Find "148 171 62]" in the entries below; copy that line through the last, exactly, with no pictures.

*** PROVIDED DATA Section Begins ***

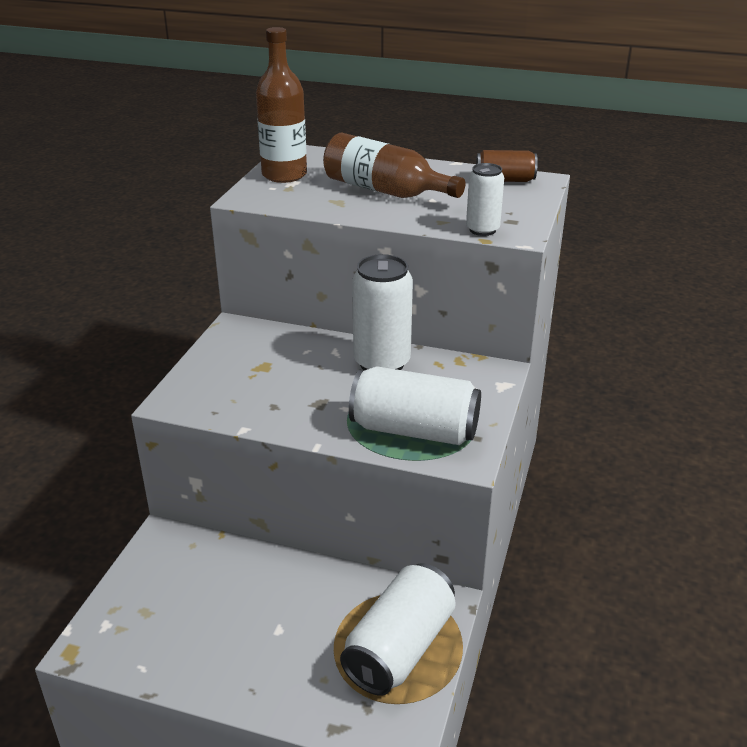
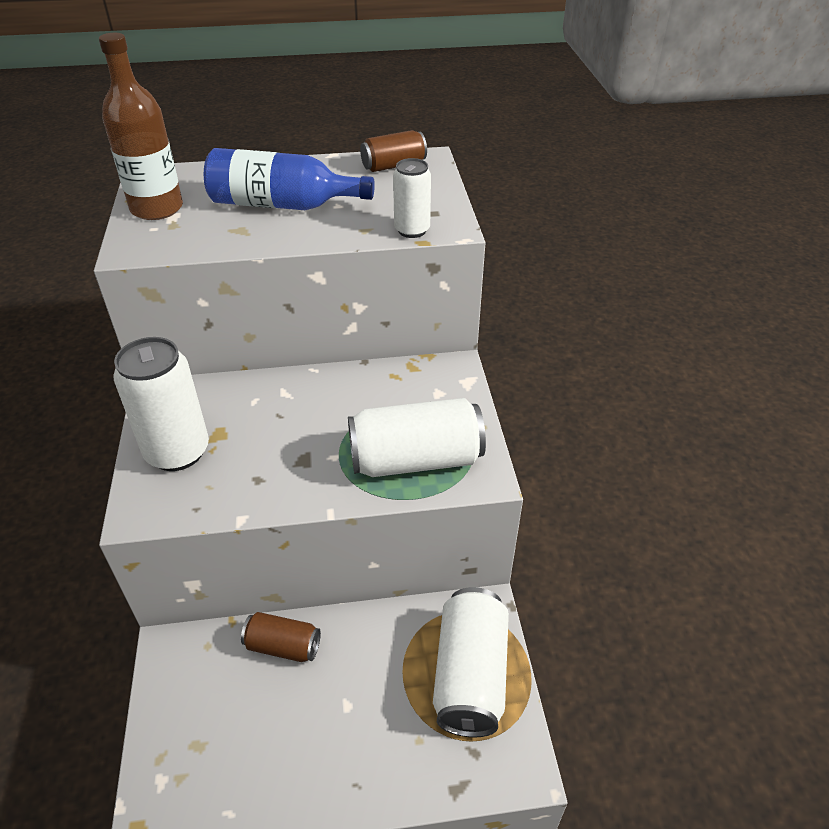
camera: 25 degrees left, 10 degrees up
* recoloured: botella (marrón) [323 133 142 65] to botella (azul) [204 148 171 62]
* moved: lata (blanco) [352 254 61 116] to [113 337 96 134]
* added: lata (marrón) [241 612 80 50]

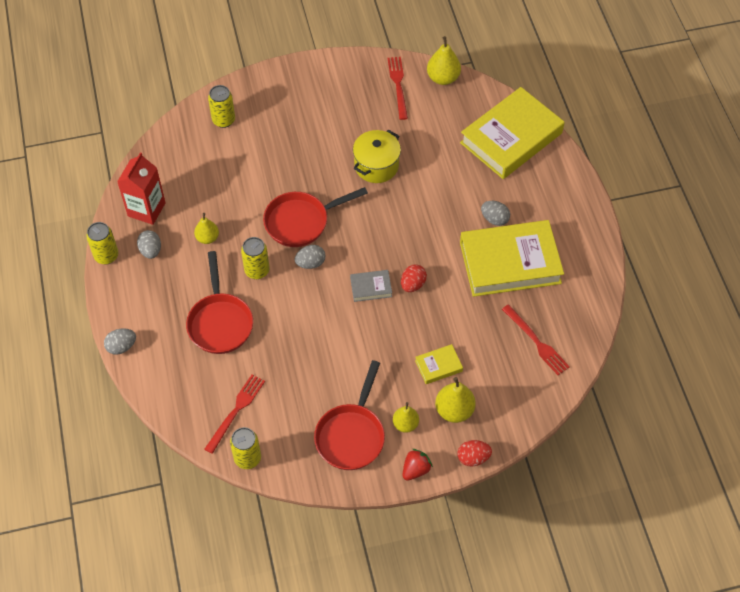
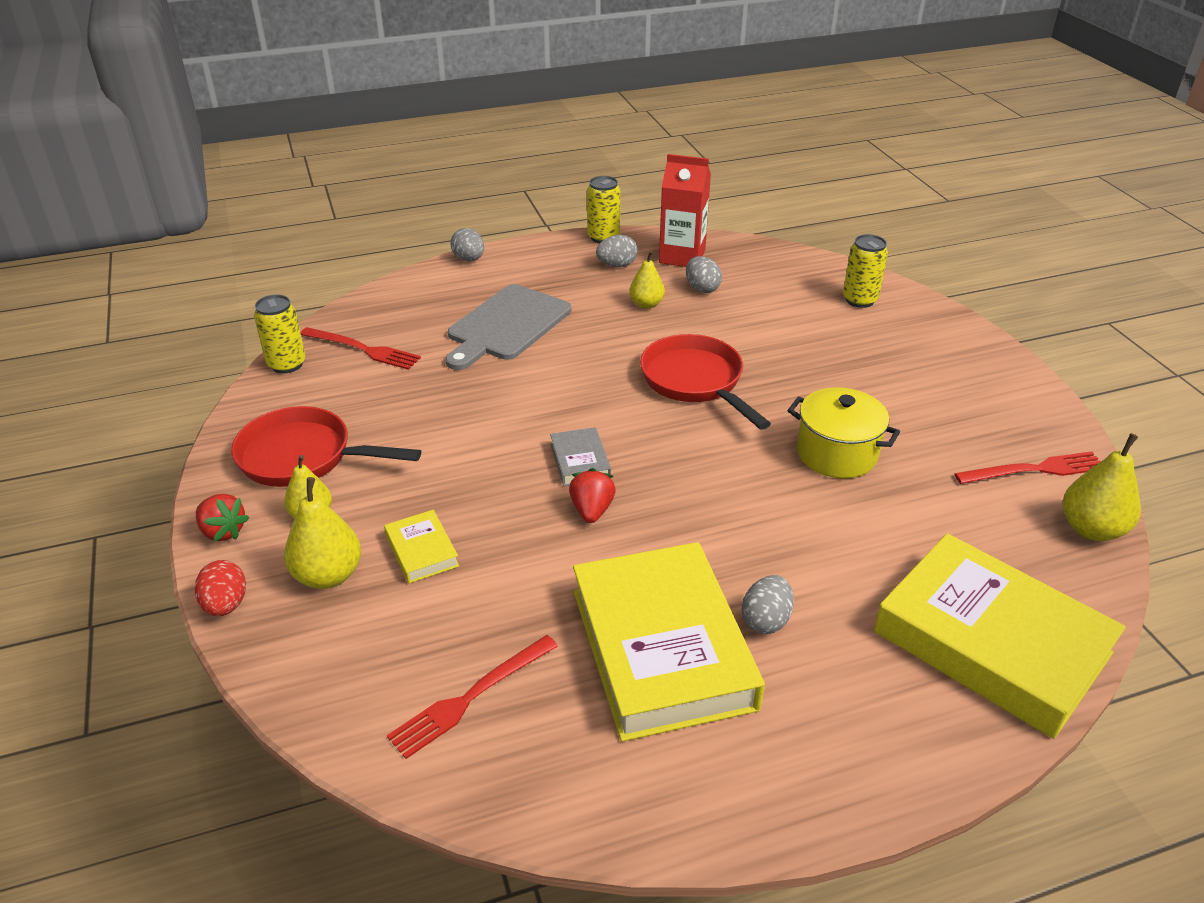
camera: 85 degrees right, 20 degrees down
* removed: lata (amarillo) [241 237 29 42]
* moved: huevo (gris) [295 245 31 24] to [686 256 36 37]
* replaced: sartén (rojo) [186 251 67 103] to tabla de cortar (gris) [445 284 126 86]
* replaced: huevo (rojo) [401 264 26 28] to fresa (rojo) [569 468 47 55]

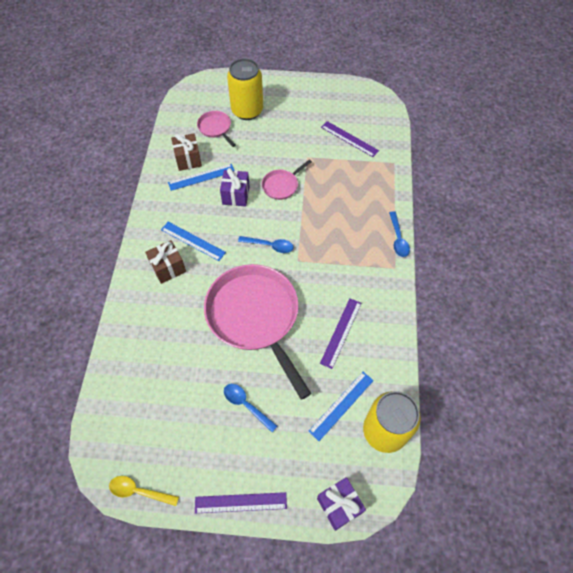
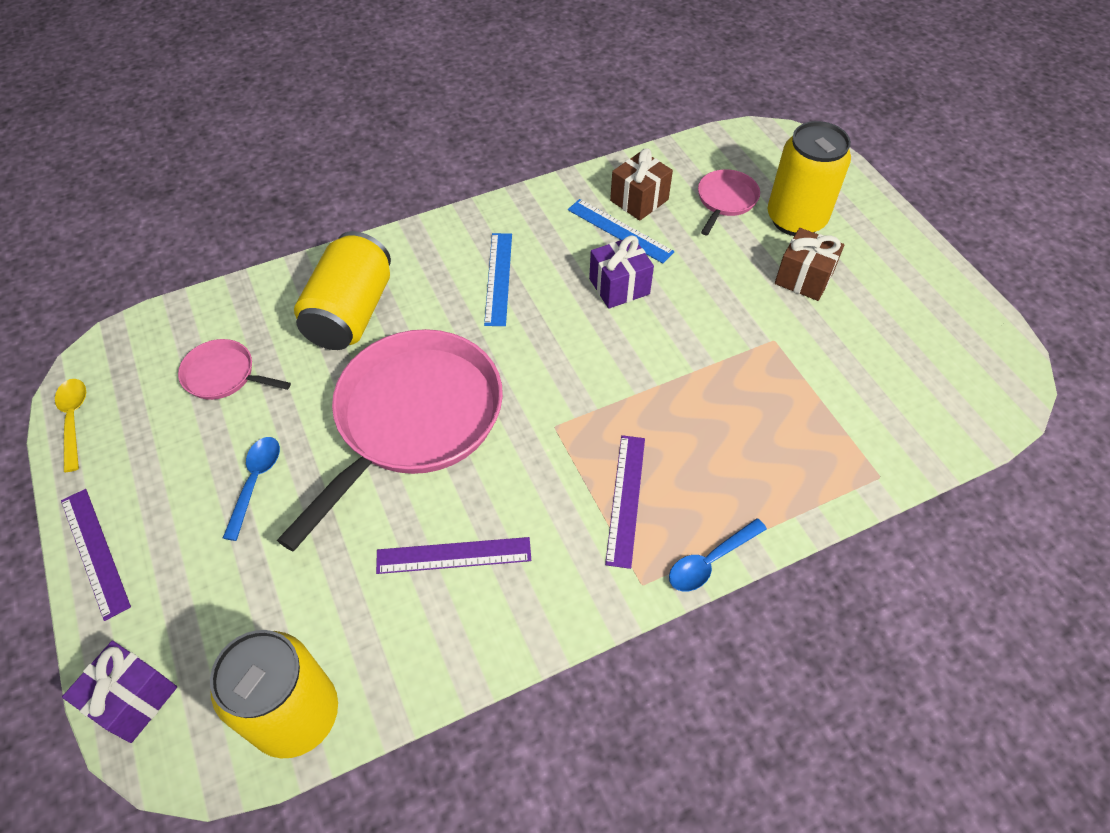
camera: 60 degrees right, 5 degrees down
* moved: regla (morado) [321 121 58 36] to [605 435 40 134]
* moved: sartén (rosa) [262 159 50 41] to [178 339 113 61]
* removed: cuchara (azul) [238 236 55 17]
* moved: regalo (marrón) [145 240 41 44] to [775 228 69 73]
* removed: regla (azul) [308 372 66 69]
* added: lata (amarillo) [294 231 97 119]

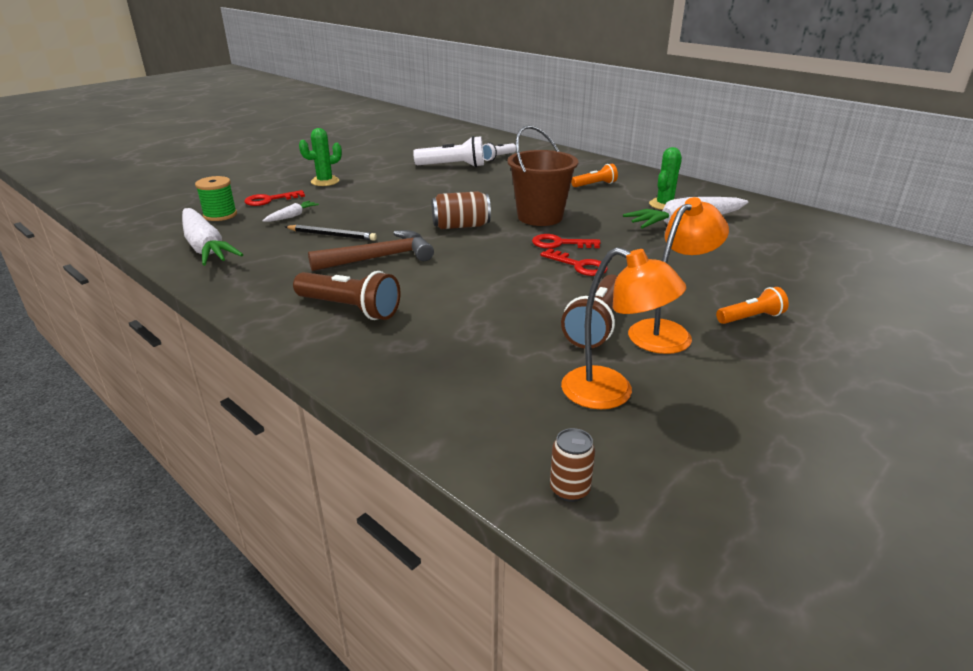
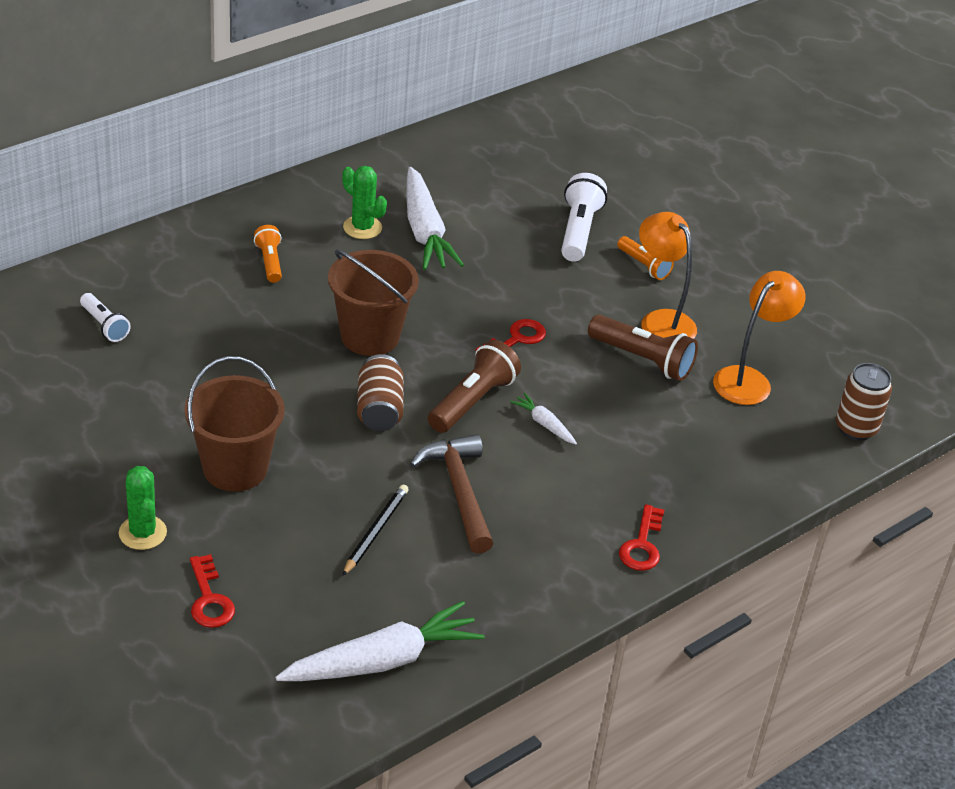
camera: 85 degrees left, 10 degrees up
* moved: lámpara de mano (blanco) [413 136 71 31] to [561 173 46 89]
* removed: carrete (verde) [195 176 42 45]
* moved: zanahoria (blanco) [263 201 56 21] to [510 393 67 51]
* moved: llave (rojo) [532 234 69 15] to [619 504 45 67]
* moved: lámpara de mano (marrón) [293 271 108 49] to [428 340 93 93]
* turned: lámpara de mano (naranja) [716 287 73 37] = [617 236 57 44] 150 degrees clockwise
* resized: lata (marrón) [550 428 45 74] = [836 363 56 78] x1.57
* added: balde (marrón) [185 356 100 136]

*** PROVIDED DATA Section Ends ***

### WRITTEN SOLUTION
* recoloured: botella (marrón) [323 133 142 65] to botella (azul) [204 148 171 62]
* moved: lata (blanco) [352 254 61 116] to [113 337 96 134]
* added: lata (marrón) [241 612 80 50]

camera: 85 degrees right, 20 degrees down
* removed: lata (amarillo) [241 237 29 42]
* moved: huevo (gris) [295 245 31 24] to [686 256 36 37]
* replaced: sartén (rojo) [186 251 67 103] to tabla de cortar (gris) [445 284 126 86]
* replaced: huevo (rojo) [401 264 26 28] to fresa (rojo) [569 468 47 55]

camera: 60 degrees right, 5 degrees down
* moved: regla (morado) [321 121 58 36] to [605 435 40 134]
* moved: sartén (rosa) [262 159 50 41] to [178 339 113 61]
* removed: cuchara (azul) [238 236 55 17]
* moved: regalo (marrón) [145 240 41 44] to [775 228 69 73]
* removed: regla (azul) [308 372 66 69]
* added: lata (amarillo) [294 231 97 119]

camera: 85 degrees left, 10 degrees up
* moved: lámpara de mano (blanco) [413 136 71 31] to [561 173 46 89]
* removed: carrete (verde) [195 176 42 45]
* moved: zanahoria (blanco) [263 201 56 21] to [510 393 67 51]
* moved: llave (rojo) [532 234 69 15] to [619 504 45 67]
* moved: lámpara de mano (marrón) [293 271 108 49] to [428 340 93 93]
* turned: lámpara de mano (naranja) [716 287 73 37] = [617 236 57 44] 150 degrees clockwise
* resized: lata (marrón) [550 428 45 74] = [836 363 56 78] x1.57
* added: balde (marrón) [185 356 100 136]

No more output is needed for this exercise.